| SUPPLIED RECORDS |
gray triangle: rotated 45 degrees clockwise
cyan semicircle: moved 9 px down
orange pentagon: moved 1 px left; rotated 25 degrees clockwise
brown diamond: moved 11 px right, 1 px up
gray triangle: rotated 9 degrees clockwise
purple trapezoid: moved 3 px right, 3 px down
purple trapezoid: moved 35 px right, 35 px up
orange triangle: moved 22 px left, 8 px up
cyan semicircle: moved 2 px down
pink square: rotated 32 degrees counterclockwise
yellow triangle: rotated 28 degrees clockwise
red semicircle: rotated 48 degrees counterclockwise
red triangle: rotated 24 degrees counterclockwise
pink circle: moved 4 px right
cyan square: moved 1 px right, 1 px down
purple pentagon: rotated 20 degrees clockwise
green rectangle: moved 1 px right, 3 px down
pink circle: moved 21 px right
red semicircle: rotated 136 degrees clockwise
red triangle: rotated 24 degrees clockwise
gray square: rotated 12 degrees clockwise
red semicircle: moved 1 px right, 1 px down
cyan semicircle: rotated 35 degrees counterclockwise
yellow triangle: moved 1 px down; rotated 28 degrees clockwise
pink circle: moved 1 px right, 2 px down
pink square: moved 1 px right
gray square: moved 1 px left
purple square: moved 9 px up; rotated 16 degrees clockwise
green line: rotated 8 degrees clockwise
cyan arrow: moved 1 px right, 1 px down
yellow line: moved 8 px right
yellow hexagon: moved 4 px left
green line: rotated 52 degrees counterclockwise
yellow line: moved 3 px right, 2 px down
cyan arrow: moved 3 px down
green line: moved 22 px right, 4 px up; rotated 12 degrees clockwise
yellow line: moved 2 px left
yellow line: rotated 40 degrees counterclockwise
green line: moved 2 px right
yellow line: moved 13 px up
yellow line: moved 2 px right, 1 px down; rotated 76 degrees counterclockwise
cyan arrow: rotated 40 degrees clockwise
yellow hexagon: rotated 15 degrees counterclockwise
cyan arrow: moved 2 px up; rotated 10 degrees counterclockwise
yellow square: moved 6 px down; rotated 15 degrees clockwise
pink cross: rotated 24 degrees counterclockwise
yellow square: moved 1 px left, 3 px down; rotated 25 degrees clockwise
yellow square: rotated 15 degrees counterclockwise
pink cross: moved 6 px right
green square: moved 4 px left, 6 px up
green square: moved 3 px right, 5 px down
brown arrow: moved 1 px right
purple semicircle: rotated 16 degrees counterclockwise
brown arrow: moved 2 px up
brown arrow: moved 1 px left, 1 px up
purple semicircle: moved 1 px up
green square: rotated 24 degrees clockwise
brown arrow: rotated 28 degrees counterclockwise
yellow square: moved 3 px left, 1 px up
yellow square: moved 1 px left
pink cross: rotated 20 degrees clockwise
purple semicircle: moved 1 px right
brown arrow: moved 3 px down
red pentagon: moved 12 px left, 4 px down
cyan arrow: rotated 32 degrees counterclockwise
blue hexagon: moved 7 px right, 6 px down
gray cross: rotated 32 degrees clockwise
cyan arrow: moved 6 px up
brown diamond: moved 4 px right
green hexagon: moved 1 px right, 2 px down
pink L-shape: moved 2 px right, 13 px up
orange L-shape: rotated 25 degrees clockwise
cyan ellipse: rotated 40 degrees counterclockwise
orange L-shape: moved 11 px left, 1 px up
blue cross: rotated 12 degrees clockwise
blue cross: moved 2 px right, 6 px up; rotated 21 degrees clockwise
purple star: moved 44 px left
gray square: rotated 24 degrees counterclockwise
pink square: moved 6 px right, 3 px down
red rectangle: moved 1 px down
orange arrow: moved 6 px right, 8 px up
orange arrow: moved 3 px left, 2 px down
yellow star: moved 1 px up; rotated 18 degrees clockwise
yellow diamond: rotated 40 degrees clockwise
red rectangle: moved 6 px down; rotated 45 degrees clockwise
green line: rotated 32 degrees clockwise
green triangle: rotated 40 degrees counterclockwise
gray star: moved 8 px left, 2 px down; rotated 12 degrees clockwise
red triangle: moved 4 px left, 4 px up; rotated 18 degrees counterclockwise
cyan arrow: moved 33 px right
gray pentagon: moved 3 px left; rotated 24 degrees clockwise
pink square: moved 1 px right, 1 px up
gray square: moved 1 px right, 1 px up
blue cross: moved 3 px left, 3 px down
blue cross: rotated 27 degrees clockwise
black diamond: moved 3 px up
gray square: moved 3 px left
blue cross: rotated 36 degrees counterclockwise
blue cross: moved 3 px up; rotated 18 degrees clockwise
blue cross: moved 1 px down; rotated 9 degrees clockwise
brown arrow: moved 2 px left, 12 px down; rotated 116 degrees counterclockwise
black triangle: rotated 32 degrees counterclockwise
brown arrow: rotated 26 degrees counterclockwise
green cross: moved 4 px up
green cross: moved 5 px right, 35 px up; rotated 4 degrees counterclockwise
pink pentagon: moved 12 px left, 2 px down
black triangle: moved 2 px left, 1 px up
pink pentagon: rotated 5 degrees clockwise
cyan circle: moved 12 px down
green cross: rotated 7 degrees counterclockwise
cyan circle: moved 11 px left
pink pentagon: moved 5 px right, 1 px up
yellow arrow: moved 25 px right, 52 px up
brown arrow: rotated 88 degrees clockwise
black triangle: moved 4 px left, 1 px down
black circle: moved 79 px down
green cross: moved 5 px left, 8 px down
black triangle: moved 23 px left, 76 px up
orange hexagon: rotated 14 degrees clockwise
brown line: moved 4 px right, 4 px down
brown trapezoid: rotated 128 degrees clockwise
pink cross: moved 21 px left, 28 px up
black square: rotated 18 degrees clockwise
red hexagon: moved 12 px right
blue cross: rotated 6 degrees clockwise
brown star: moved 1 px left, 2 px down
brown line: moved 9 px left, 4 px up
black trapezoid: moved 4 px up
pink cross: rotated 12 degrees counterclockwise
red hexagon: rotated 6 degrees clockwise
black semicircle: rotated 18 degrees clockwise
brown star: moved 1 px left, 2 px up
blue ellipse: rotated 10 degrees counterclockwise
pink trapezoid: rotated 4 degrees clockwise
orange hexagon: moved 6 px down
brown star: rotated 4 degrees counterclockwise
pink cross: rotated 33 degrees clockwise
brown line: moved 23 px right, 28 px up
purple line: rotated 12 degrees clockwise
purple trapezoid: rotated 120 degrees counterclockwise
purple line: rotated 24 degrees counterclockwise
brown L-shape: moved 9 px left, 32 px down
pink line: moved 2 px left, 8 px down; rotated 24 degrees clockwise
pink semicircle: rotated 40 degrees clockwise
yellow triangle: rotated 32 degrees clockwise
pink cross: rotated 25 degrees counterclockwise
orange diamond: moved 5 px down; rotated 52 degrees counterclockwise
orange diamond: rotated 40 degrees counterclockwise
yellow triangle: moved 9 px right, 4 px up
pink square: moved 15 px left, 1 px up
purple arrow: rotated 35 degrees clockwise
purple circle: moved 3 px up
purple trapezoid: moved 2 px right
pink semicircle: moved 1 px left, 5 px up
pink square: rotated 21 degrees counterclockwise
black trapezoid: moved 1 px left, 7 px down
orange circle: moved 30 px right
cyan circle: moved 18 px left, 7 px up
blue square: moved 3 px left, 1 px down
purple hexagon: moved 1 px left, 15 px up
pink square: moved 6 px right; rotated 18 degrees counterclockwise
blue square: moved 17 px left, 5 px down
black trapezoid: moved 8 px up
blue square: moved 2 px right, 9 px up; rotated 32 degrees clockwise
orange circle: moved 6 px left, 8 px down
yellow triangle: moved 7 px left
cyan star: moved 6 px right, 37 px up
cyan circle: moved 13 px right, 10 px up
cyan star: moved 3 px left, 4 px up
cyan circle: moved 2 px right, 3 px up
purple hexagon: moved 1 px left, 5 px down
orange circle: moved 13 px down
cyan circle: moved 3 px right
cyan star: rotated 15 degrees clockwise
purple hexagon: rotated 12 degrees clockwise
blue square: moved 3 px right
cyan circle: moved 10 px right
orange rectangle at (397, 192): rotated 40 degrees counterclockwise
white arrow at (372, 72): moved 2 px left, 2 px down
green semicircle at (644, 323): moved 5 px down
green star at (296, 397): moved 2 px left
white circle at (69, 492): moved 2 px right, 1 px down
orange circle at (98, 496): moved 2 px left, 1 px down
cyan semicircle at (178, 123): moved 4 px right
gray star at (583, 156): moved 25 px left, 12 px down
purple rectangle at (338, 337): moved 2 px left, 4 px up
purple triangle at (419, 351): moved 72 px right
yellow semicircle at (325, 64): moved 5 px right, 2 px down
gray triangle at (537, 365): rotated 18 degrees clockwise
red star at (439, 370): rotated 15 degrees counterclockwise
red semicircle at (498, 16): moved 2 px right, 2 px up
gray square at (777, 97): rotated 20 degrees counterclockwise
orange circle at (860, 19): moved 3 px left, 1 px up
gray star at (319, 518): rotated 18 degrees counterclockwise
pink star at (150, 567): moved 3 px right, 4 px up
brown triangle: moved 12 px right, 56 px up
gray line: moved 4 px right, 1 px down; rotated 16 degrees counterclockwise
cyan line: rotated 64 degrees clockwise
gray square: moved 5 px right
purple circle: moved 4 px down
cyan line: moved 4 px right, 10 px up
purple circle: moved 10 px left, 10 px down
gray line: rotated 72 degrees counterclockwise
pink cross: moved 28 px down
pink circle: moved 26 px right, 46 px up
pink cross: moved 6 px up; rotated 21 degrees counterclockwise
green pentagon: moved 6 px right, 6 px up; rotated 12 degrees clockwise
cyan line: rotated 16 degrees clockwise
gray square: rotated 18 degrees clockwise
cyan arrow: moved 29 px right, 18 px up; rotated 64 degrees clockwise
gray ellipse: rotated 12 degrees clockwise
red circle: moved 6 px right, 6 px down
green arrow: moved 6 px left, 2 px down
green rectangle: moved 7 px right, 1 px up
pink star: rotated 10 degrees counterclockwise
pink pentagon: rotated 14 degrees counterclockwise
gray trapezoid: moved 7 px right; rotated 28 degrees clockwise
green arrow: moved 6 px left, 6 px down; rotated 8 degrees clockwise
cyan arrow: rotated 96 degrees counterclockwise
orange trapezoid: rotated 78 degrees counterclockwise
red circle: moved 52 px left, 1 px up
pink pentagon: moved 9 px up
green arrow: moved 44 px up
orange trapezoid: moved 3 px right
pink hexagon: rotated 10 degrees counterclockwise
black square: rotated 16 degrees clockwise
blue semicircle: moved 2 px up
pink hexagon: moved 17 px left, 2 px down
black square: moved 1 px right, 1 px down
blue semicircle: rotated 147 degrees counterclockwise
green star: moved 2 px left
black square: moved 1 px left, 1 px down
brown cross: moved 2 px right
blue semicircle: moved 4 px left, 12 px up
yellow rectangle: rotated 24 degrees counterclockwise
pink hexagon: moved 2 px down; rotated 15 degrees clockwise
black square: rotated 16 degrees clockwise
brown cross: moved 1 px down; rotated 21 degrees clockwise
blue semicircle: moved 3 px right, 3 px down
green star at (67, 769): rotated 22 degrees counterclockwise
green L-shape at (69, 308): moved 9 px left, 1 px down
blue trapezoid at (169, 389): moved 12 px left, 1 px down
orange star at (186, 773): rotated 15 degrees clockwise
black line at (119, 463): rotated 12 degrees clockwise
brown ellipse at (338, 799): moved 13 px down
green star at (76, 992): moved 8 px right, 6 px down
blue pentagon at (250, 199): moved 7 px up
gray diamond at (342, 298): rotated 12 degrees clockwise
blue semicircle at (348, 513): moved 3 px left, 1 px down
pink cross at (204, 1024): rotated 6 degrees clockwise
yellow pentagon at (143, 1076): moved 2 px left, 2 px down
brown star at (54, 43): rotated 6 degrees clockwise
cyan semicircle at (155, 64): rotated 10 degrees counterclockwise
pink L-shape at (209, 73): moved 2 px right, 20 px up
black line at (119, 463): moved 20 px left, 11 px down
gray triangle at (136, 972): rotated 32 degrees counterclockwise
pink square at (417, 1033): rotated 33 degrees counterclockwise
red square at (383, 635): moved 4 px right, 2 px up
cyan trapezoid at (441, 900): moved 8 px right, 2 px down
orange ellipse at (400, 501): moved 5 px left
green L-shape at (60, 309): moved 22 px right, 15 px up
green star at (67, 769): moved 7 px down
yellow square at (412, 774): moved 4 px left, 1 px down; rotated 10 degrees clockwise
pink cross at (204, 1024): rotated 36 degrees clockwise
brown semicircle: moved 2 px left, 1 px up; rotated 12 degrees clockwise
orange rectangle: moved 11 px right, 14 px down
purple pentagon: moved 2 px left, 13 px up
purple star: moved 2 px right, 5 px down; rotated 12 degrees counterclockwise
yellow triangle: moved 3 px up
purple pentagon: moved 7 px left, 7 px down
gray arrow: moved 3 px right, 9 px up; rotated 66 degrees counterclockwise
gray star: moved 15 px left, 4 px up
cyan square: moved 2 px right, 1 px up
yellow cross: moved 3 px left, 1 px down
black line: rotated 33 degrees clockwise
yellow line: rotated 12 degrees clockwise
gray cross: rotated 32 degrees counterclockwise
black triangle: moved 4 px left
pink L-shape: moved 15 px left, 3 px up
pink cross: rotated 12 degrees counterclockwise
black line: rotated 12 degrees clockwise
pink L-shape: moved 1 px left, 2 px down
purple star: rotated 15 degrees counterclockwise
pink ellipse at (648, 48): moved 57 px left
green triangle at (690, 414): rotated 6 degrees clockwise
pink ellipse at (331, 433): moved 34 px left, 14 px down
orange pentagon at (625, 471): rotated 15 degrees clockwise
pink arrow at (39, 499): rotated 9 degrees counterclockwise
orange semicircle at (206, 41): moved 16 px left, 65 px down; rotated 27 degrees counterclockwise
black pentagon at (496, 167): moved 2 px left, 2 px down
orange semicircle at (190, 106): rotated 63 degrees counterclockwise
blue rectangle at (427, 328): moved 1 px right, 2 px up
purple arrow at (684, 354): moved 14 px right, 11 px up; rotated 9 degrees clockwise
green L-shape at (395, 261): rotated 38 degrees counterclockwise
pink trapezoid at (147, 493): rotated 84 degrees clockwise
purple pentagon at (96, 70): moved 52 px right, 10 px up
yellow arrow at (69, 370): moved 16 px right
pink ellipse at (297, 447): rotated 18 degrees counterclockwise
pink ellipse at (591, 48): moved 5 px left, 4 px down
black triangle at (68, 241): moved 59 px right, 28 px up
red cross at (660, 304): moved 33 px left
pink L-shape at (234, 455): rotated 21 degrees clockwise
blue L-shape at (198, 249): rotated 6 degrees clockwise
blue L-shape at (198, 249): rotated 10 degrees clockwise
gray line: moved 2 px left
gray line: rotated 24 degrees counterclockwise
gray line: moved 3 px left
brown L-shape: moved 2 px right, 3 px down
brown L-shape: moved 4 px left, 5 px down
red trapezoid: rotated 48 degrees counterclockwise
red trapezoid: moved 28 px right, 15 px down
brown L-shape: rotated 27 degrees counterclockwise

| GIVEN EXERCISE |
Rewrite the records as a numbered list, beginning with the first line and ending with the line that contains "green line: rotated 52", and leave out any blank lines.

| WRITTEN ANSWER |
1. gray triangle: rotated 45 degrees clockwise
2. cyan semicircle: moved 9 px down
3. orange pentagon: moved 1 px left; rotated 25 degrees clockwise
4. brown diamond: moved 11 px right, 1 px up
5. gray triangle: rotated 9 degrees clockwise
6. purple trapezoid: moved 3 px right, 3 px down
7. purple trapezoid: moved 35 px right, 35 px up
8. orange triangle: moved 22 px left, 8 px up
9. cyan semicircle: moved 2 px down
10. pink square: rotated 32 degrees counterclockwise
11. yellow triangle: rotated 28 degrees clockwise
12. red semicircle: rotated 48 degrees counterclockwise
13. red triangle: rotated 24 degrees counterclockwise
14. pink circle: moved 4 px right
15. cyan square: moved 1 px right, 1 px down
16. purple pentagon: rotated 20 degrees clockwise
17. green rectangle: moved 1 px right, 3 px down
18. pink circle: moved 21 px right
19. red semicircle: rotated 136 degrees clockwise
20. red triangle: rotated 24 degrees clockwise
21. gray square: rotated 12 degrees clockwise
22. red semicircle: moved 1 px right, 1 px down
23. cyan semicircle: rotated 35 degrees counterclockwise
24. yellow triangle: moved 1 px down; rotated 28 degrees clockwise
25. pink circle: moved 1 px right, 2 px down
26. pink square: moved 1 px right
27. gray square: moved 1 px left
28. purple square: moved 9 px up; rotated 16 degrees clockwise
29. green line: rotated 8 degrees clockwise
30. cyan arrow: moved 1 px right, 1 px down
31. yellow line: moved 8 px right
32. yellow hexagon: moved 4 px left
33. green line: rotated 52 degrees counterclockwise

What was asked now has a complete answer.